**How to complete this task**:
Leave the pictures out and return every line below exactly.

Stored records
▬▬▬▬▬▬

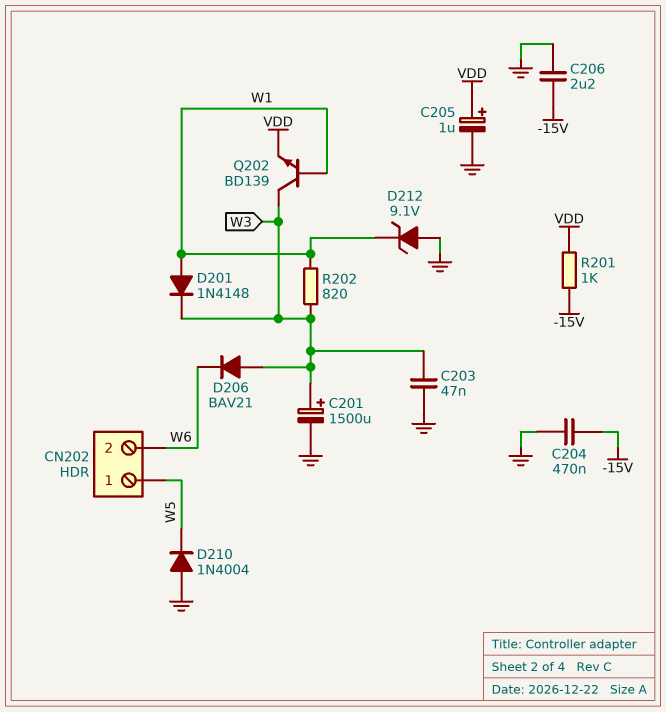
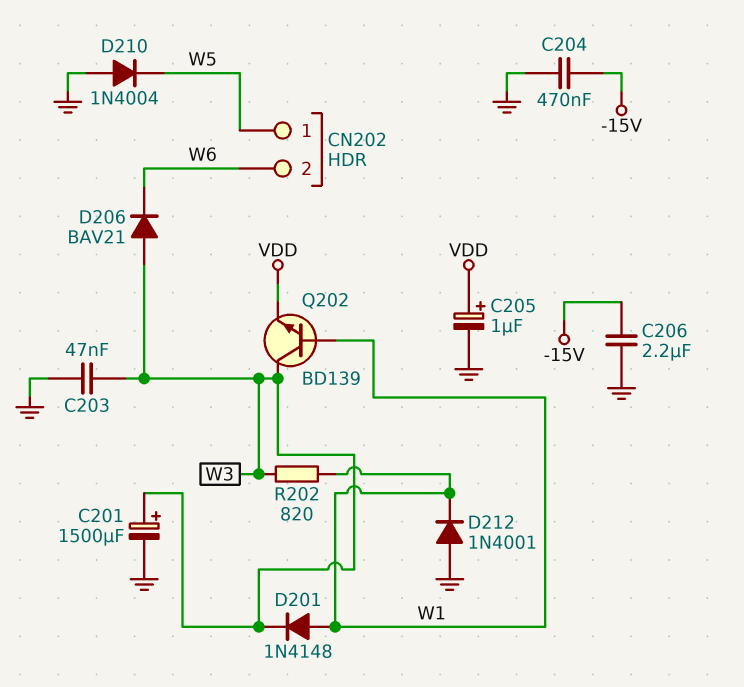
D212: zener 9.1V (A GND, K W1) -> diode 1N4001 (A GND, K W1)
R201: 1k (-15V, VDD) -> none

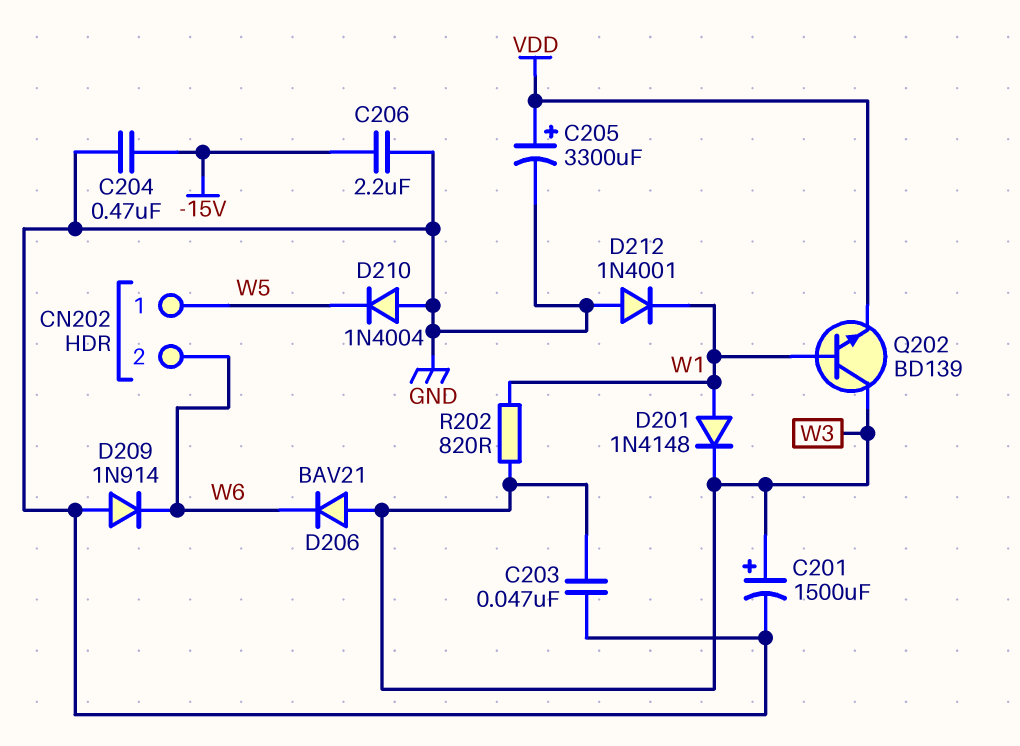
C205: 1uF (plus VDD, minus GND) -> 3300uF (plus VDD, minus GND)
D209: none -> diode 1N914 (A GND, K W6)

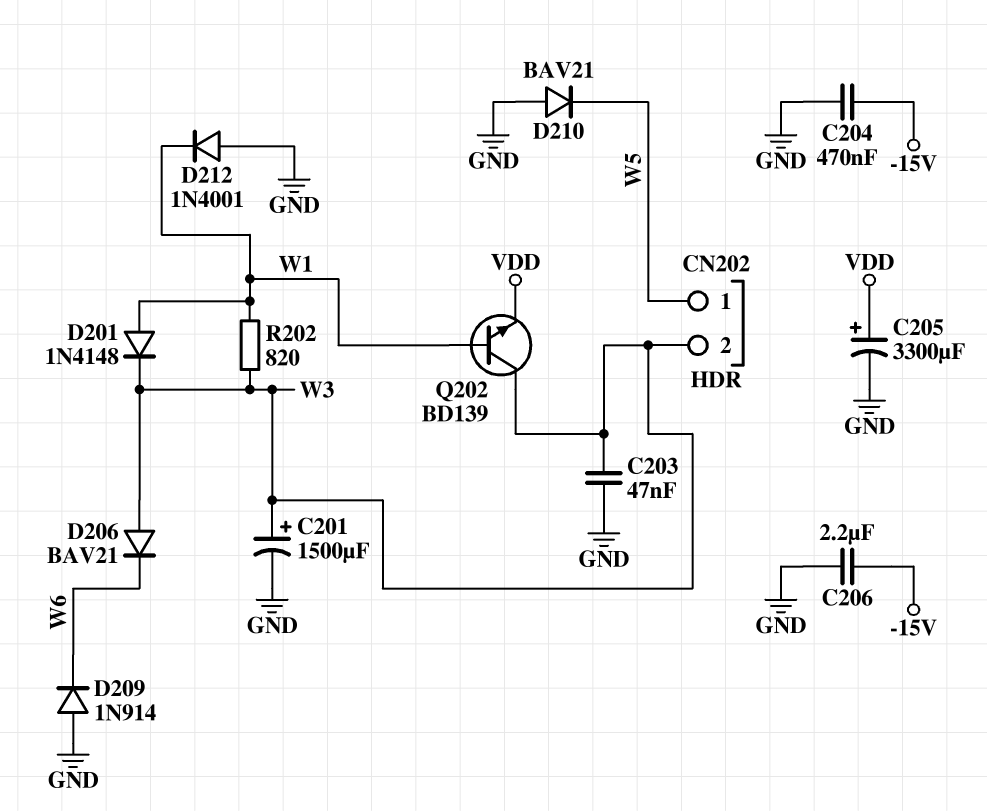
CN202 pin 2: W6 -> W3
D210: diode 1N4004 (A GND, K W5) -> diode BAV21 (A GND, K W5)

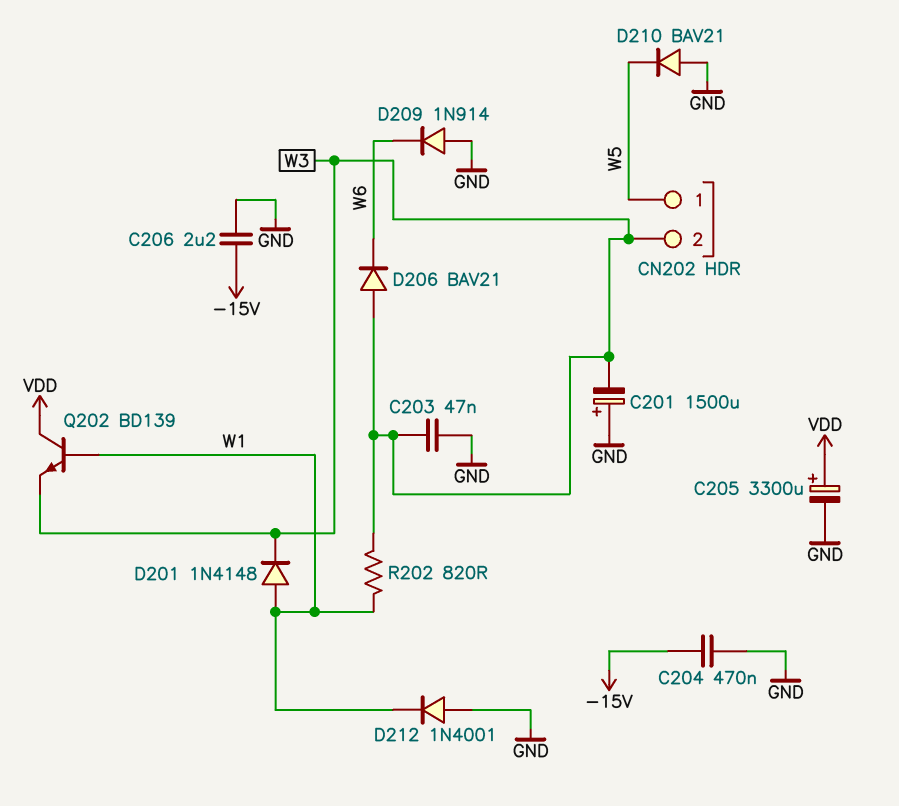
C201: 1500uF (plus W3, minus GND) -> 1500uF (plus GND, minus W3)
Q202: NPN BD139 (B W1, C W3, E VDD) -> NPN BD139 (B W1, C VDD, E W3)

▬▬▬▬▬▬

**Result**:
D212: zener 9.1V (A GND, K W1) -> diode 1N4001 (A GND, K W1)
R201: 1k (-15V, VDD) -> none

C205: 1uF (plus VDD, minus GND) -> 3300uF (plus VDD, minus GND)
D209: none -> diode 1N914 (A GND, K W6)

CN202 pin 2: W6 -> W3
D210: diode 1N4004 (A GND, K W5) -> diode BAV21 (A GND, K W5)

C201: 1500uF (plus W3, minus GND) -> 1500uF (plus GND, minus W3)
Q202: NPN BD139 (B W1, C W3, E VDD) -> NPN BD139 (B W1, C VDD, E W3)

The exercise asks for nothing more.